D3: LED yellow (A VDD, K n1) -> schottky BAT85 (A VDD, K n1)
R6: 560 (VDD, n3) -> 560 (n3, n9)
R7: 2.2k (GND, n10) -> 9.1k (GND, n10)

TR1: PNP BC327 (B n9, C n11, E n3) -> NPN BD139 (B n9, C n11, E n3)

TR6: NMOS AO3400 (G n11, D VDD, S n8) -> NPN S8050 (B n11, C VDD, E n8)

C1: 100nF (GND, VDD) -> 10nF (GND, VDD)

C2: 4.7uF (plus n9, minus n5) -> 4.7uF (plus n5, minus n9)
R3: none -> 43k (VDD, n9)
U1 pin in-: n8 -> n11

==

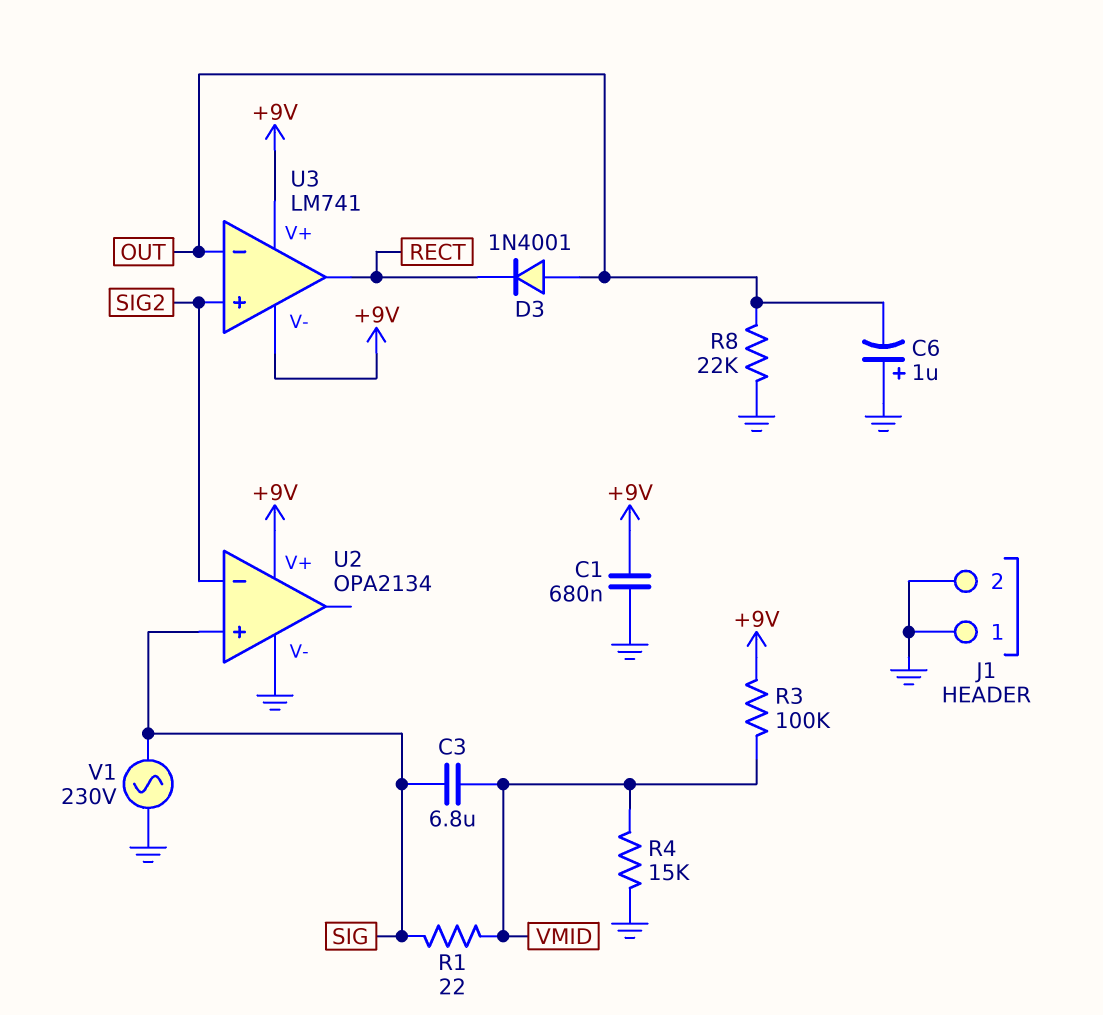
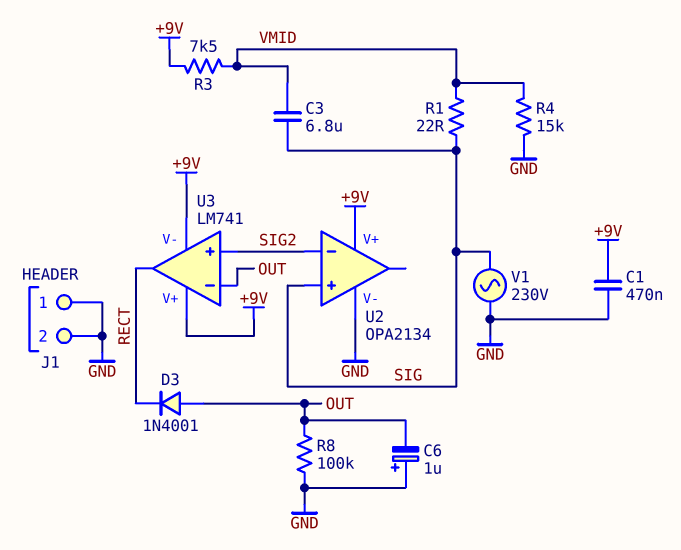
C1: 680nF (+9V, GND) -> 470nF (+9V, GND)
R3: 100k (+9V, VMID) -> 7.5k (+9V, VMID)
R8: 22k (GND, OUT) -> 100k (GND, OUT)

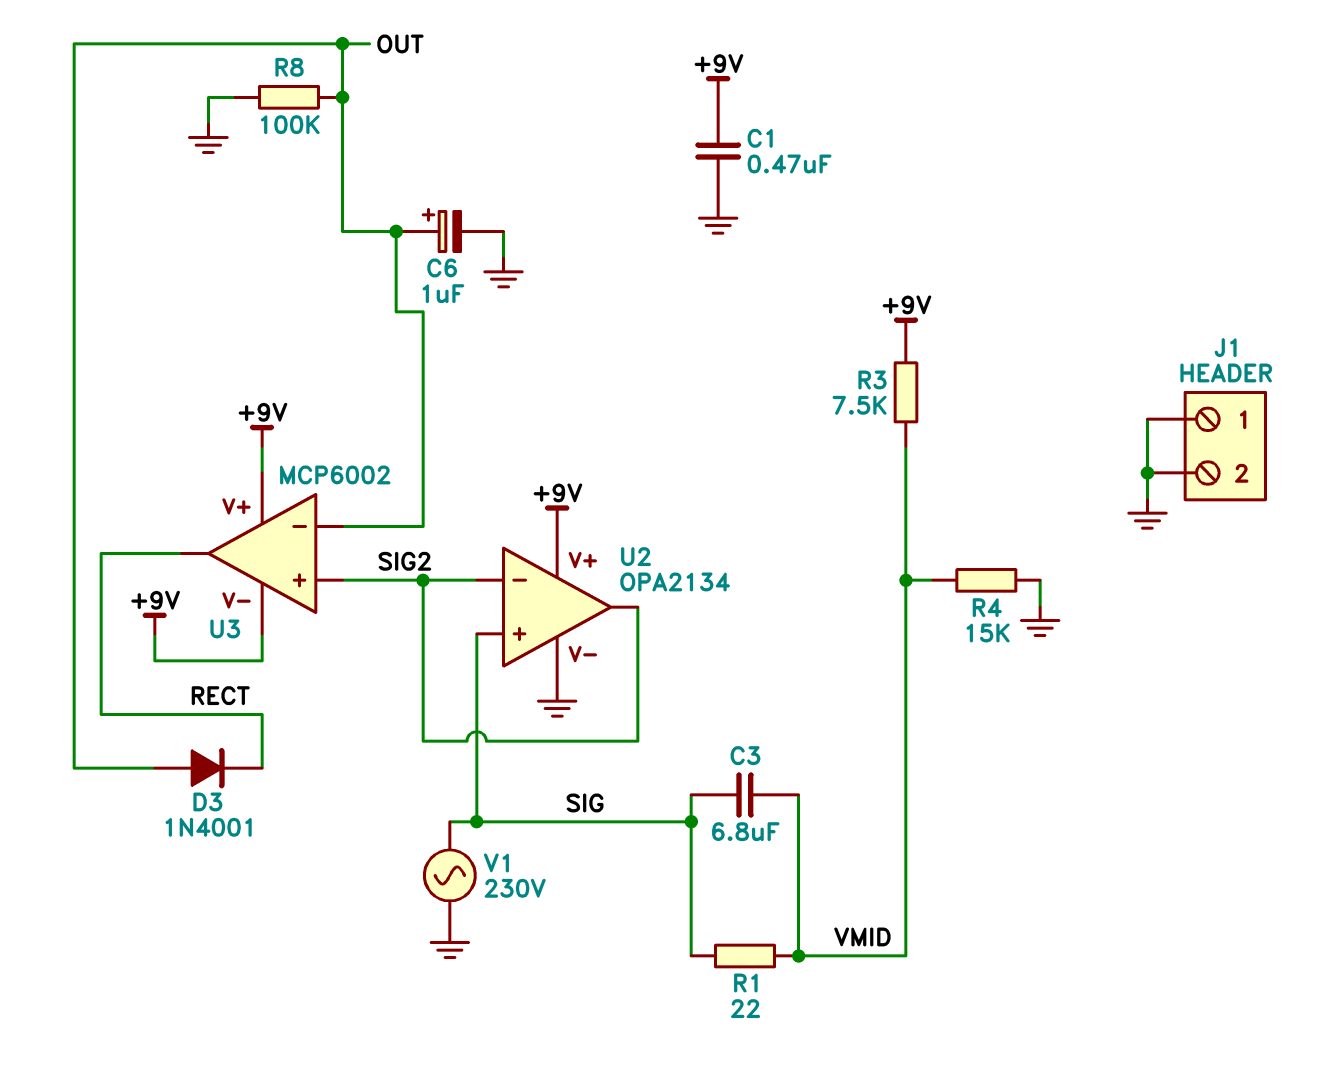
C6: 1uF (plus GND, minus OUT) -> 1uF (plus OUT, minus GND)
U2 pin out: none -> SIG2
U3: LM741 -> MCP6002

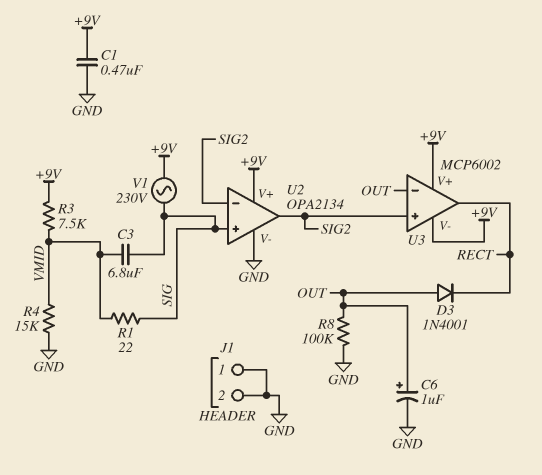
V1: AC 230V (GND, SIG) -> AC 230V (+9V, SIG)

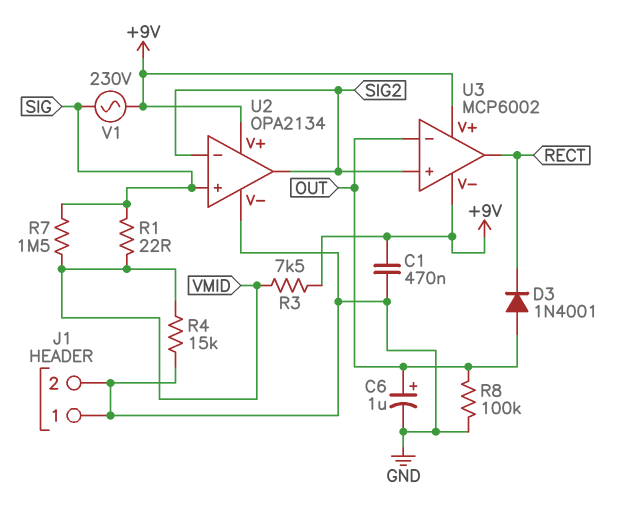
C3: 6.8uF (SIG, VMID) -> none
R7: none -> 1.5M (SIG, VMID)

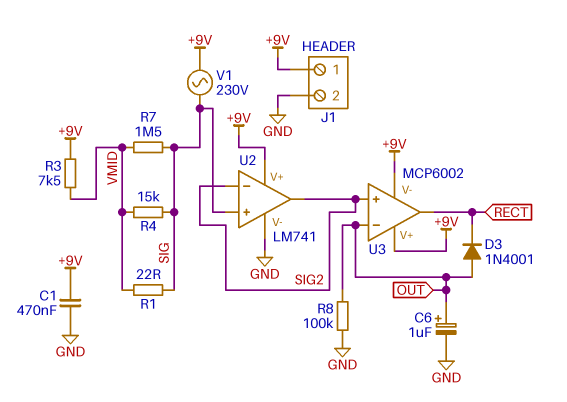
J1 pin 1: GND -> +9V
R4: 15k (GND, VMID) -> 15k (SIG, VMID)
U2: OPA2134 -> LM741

==

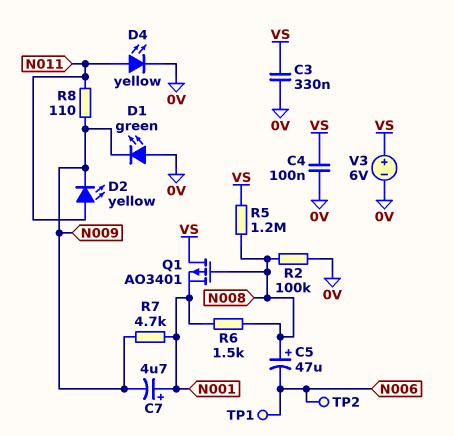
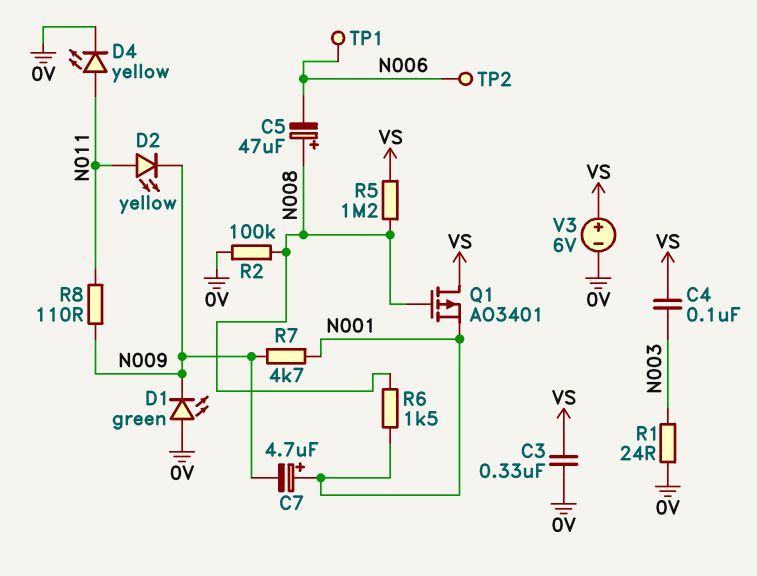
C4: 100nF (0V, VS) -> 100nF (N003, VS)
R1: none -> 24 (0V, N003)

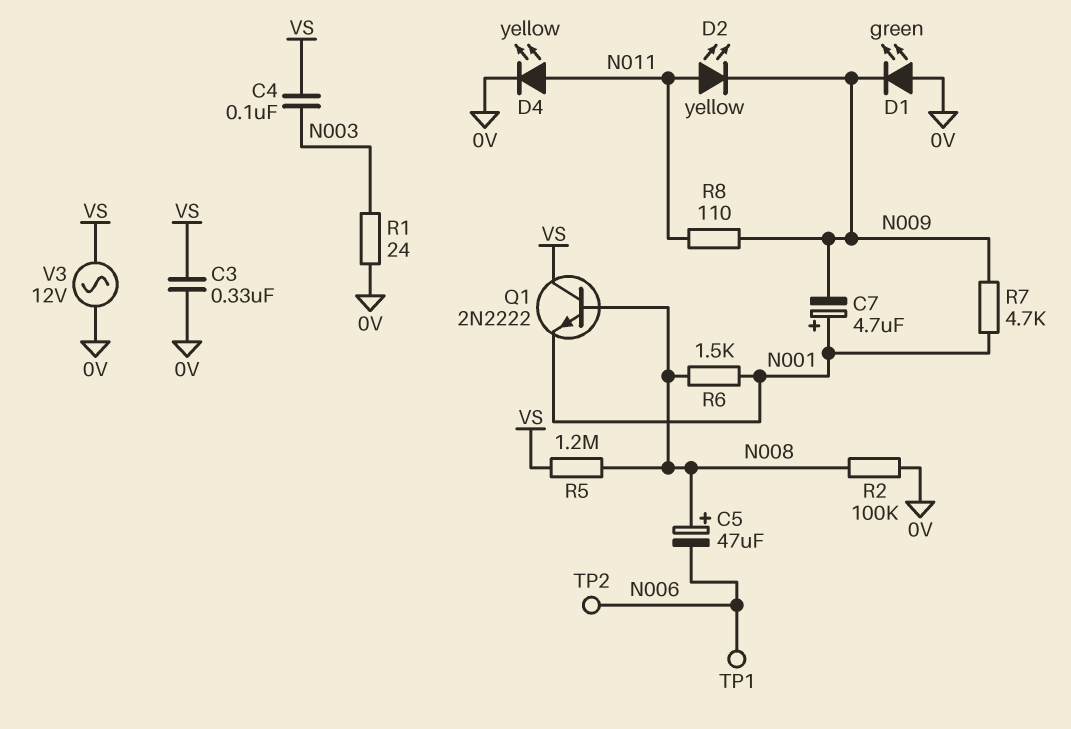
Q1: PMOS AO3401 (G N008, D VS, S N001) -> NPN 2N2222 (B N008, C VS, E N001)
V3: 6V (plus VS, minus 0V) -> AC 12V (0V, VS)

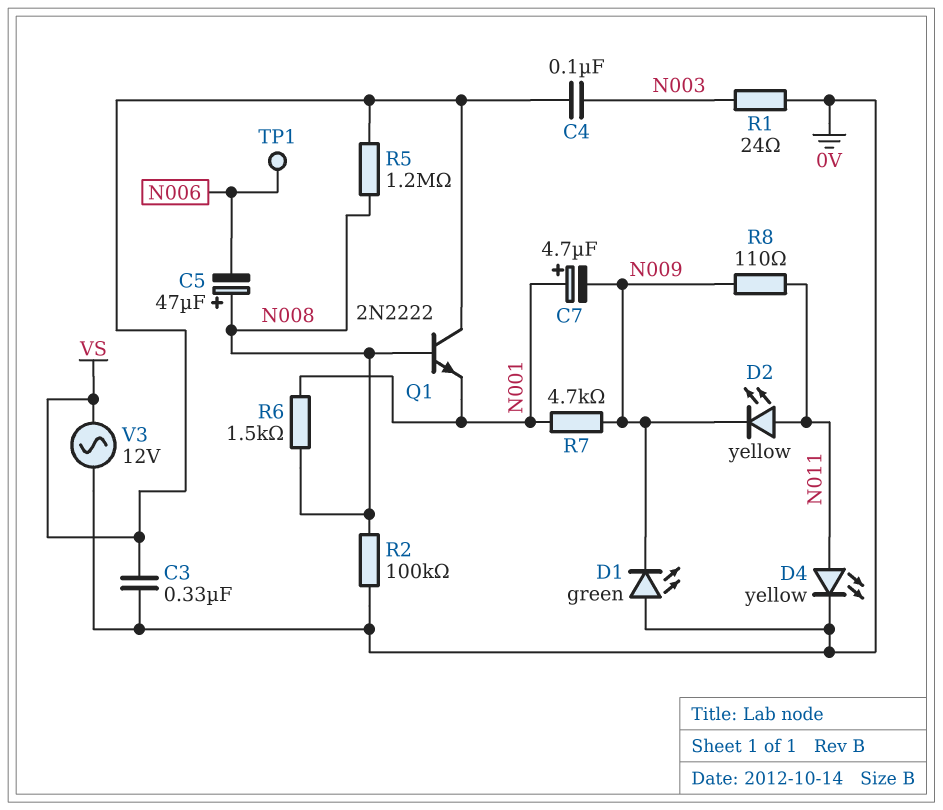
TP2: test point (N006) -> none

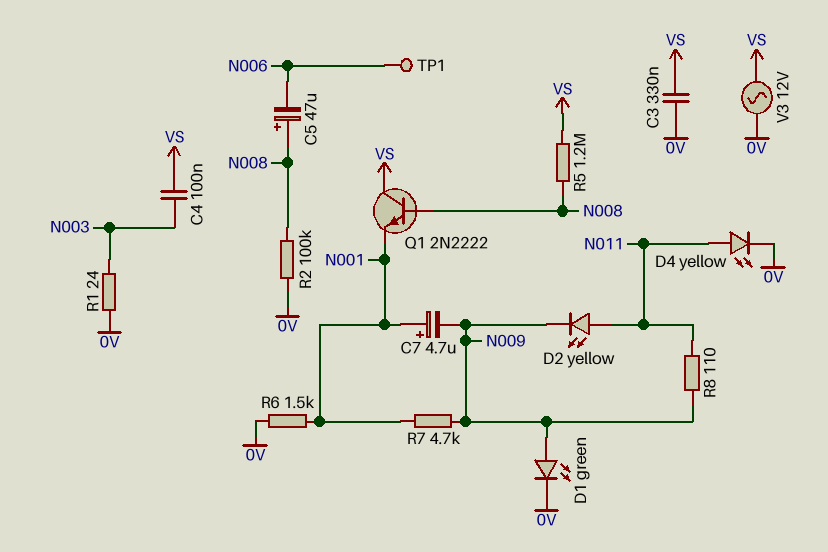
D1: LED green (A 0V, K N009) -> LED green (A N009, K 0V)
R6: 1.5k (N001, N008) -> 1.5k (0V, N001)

### [WHAT IS BEING ASKED]
Would you copy out, exactly and with no pictures, only the lines above from the one that contains "R8: 22k (GND, OUT) -> 100k (GND, OUT)" through the one that contains "U2: OPA2134 -> LM741"?

### [WRITTEN ANSWER]
R8: 22k (GND, OUT) -> 100k (GND, OUT)

C6: 1uF (plus GND, minus OUT) -> 1uF (plus OUT, minus GND)
U2 pin out: none -> SIG2
U3: LM741 -> MCP6002

V1: AC 230V (GND, SIG) -> AC 230V (+9V, SIG)

C3: 6.8uF (SIG, VMID) -> none
R7: none -> 1.5M (SIG, VMID)

J1 pin 1: GND -> +9V
R4: 15k (GND, VMID) -> 15k (SIG, VMID)
U2: OPA2134 -> LM741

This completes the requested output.